Records from a data collection
_ _ _ _

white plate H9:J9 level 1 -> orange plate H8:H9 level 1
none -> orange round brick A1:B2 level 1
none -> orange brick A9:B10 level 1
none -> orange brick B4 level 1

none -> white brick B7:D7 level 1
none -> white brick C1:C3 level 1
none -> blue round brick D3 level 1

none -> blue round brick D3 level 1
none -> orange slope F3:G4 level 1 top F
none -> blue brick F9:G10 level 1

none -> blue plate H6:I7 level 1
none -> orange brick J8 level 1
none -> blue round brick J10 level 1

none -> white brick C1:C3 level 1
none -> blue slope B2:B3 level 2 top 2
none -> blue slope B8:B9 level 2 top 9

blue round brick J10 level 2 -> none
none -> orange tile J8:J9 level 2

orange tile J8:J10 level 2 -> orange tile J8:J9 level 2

_ _ _ _

**WHAT IS REQUIRED:**
Show every line of the entries above where the word "slope" occurs.

**YOUR RESPONSE:**
none -> orange slope F3:G4 level 1 top F
none -> blue slope B2:B3 level 2 top 2
none -> blue slope B8:B9 level 2 top 9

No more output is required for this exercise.